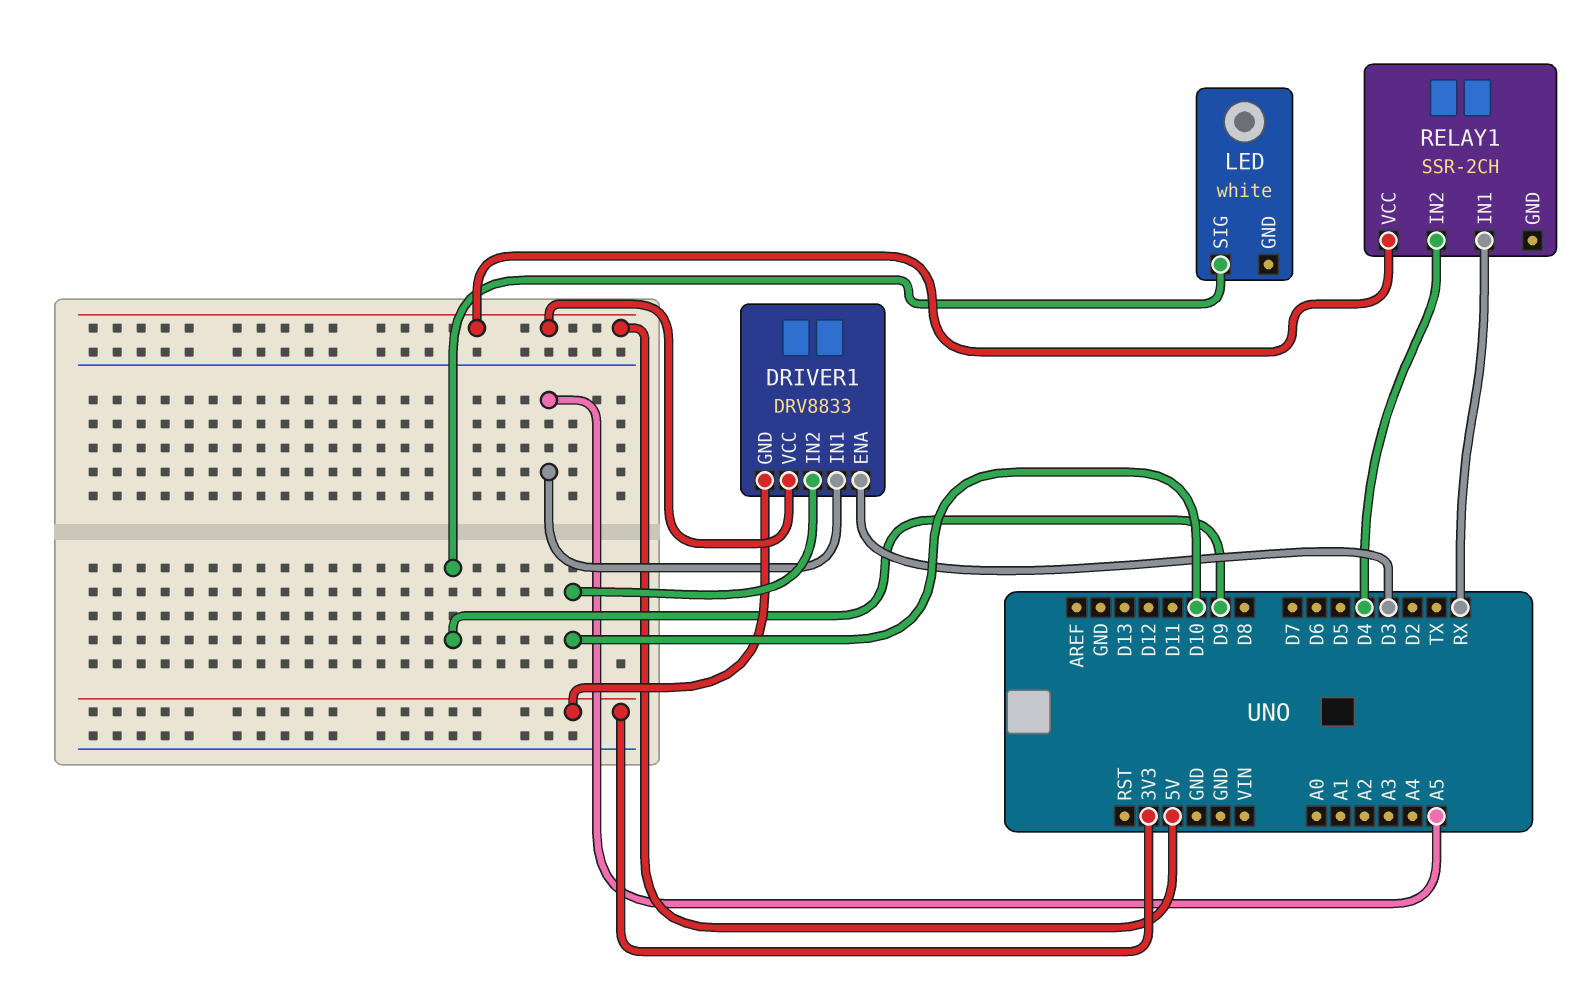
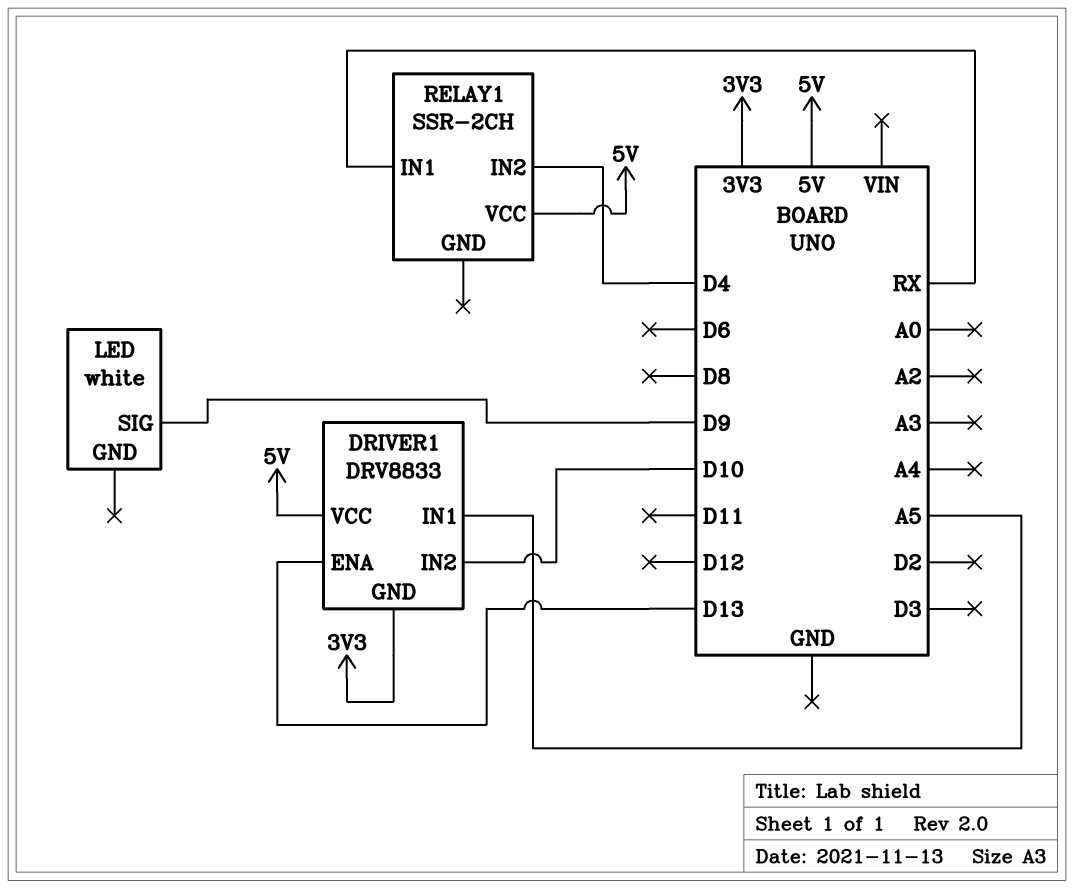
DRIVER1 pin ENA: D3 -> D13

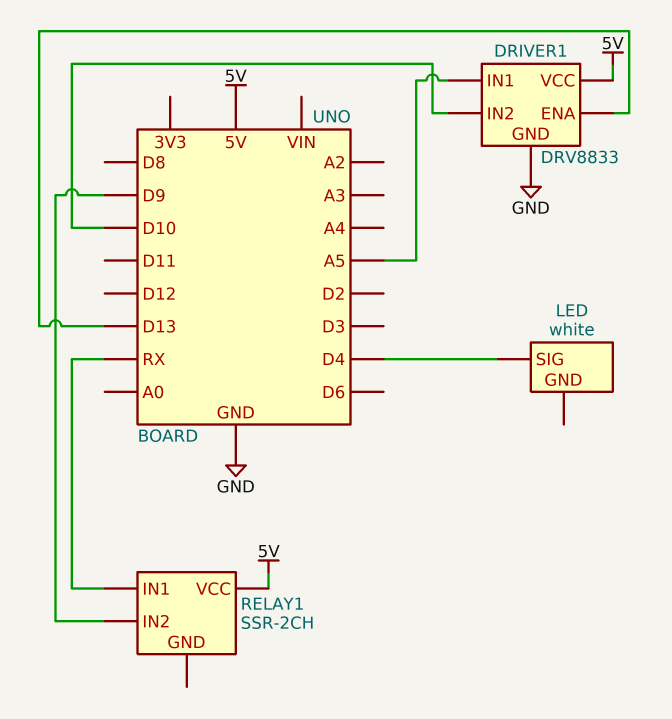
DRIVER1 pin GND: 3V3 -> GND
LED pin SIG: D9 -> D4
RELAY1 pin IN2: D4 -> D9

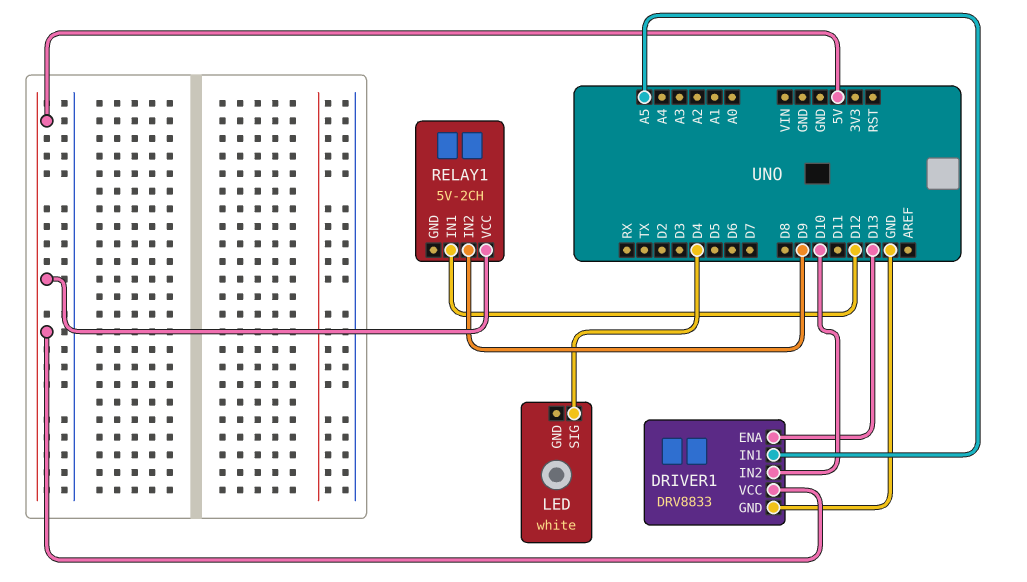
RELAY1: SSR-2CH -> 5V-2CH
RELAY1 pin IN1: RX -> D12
----------------------------------------
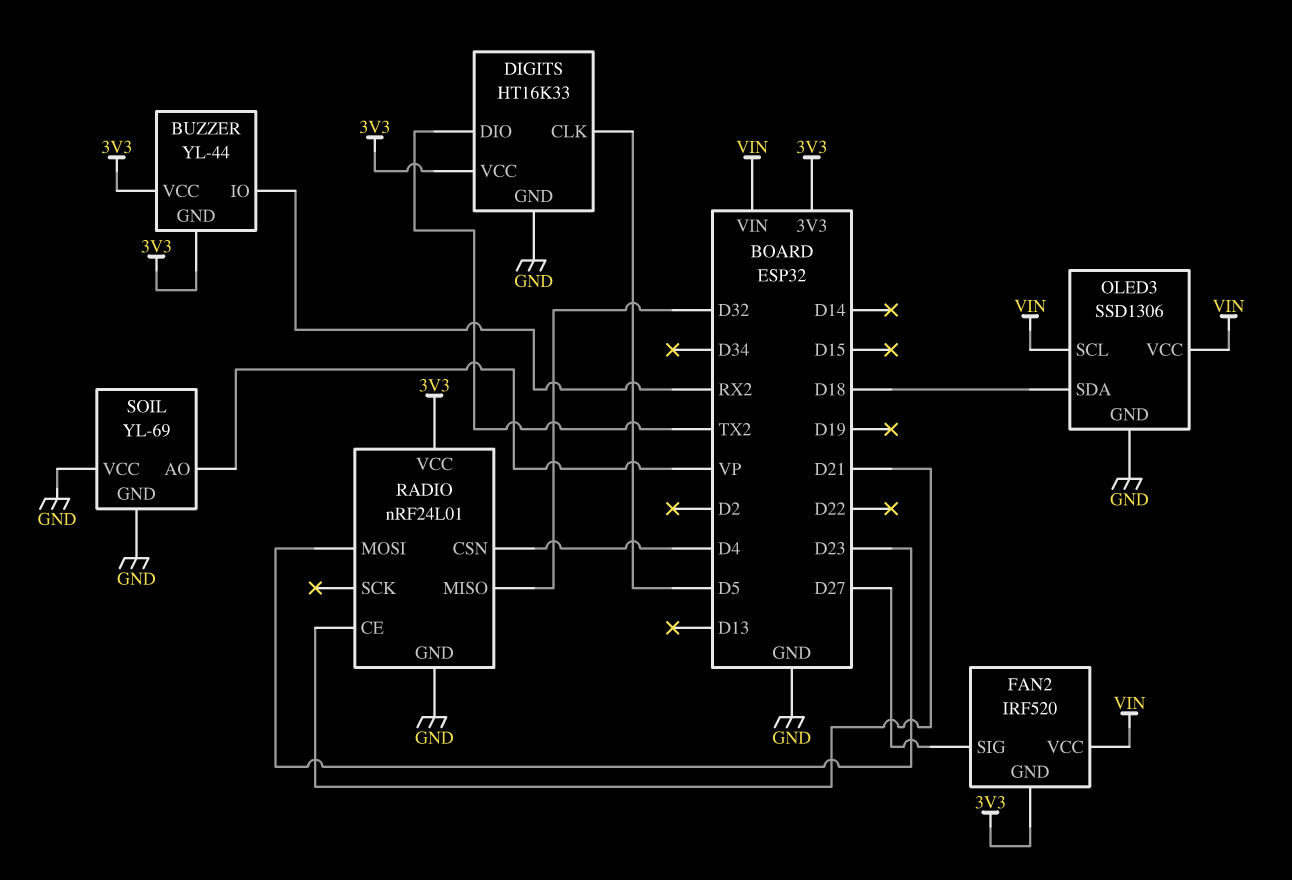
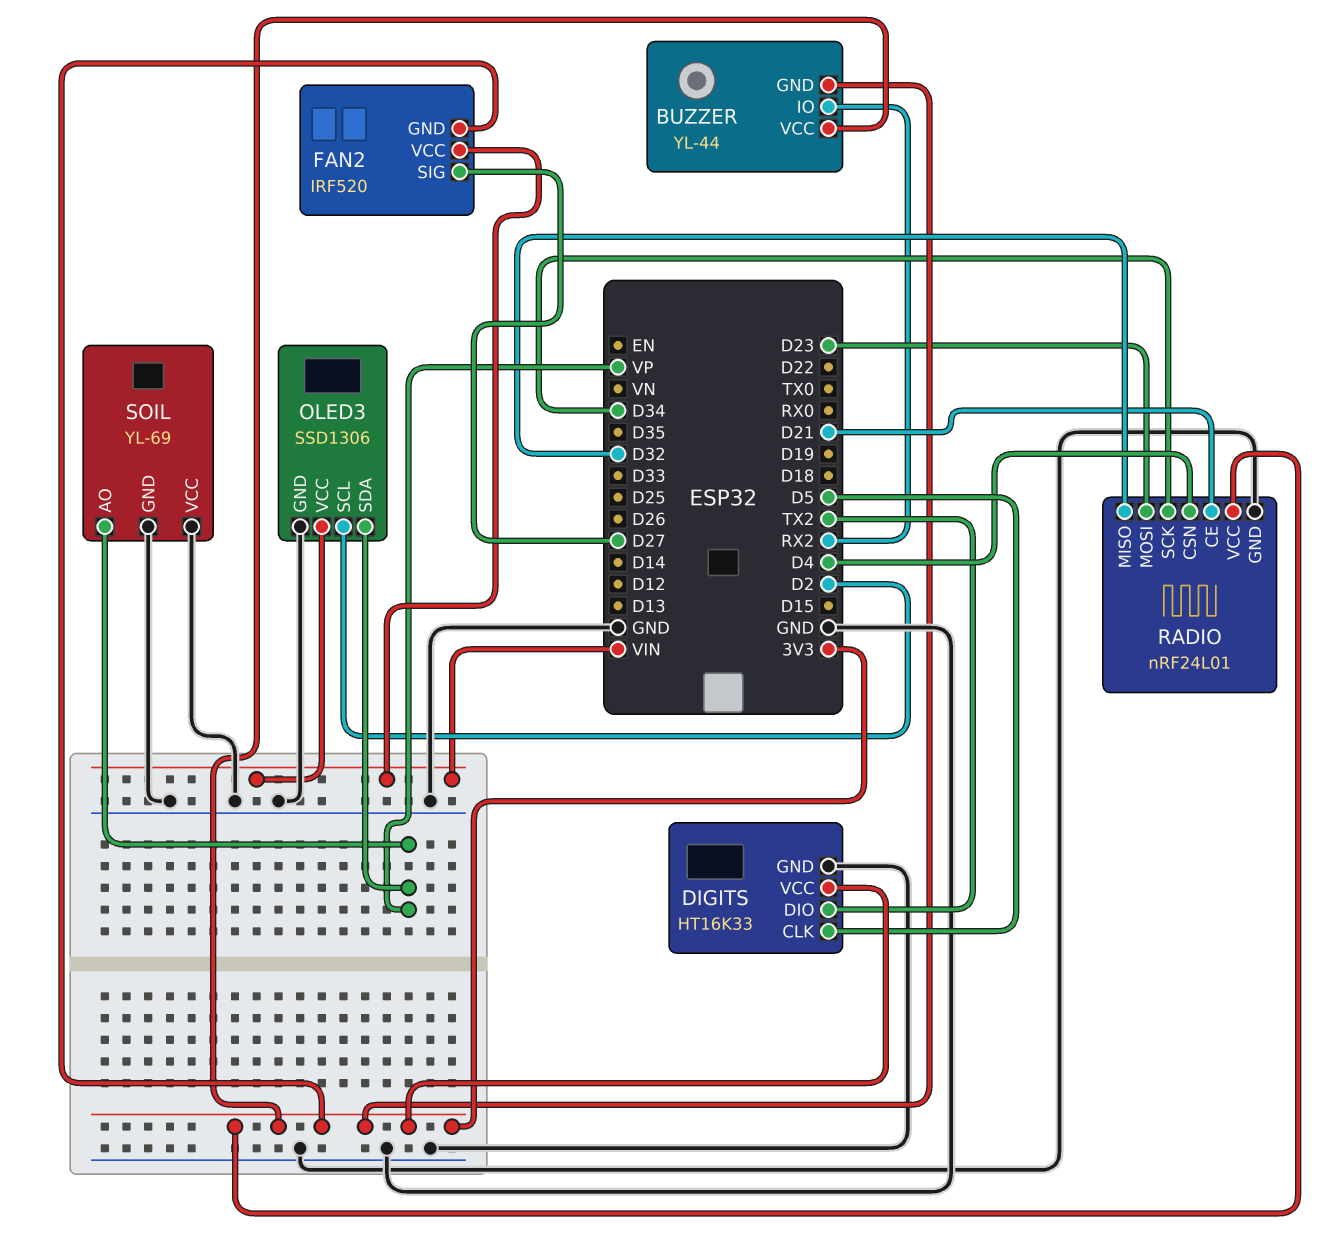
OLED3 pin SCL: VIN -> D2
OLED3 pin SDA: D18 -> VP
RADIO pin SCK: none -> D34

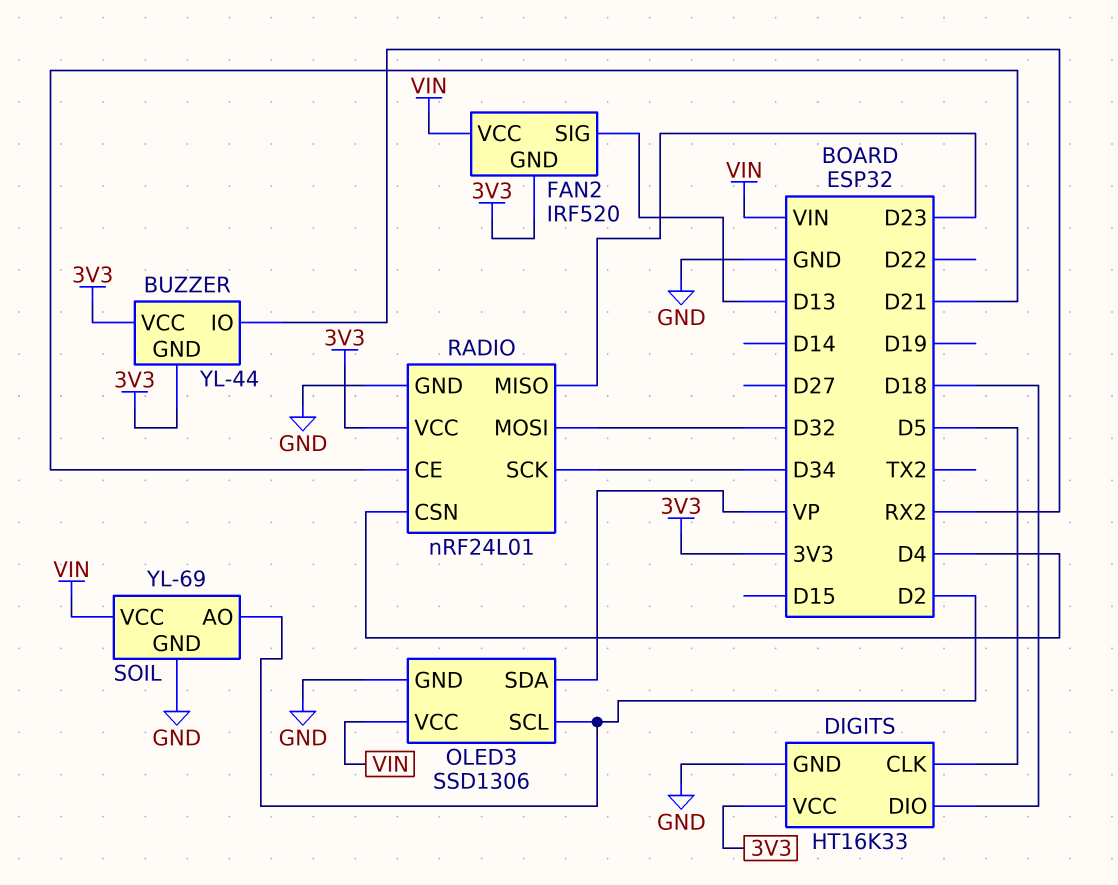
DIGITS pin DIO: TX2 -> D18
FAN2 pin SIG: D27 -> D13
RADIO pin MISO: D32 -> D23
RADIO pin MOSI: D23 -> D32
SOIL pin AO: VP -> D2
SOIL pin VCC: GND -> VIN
----------------------------------------
(PROBLEM TO WORK ON)
Output should consist of the lines above from the one with "OLED3 pin SDA: D18 -> VP" down to the one with "SOIL pin VCC: GND -> VIN", exact and without pictures.

(TASK SOLUTION)
OLED3 pin SDA: D18 -> VP
RADIO pin SCK: none -> D34

DIGITS pin DIO: TX2 -> D18
FAN2 pin SIG: D27 -> D13
RADIO pin MISO: D32 -> D23
RADIO pin MOSI: D23 -> D32
SOIL pin AO: VP -> D2
SOIL pin VCC: GND -> VIN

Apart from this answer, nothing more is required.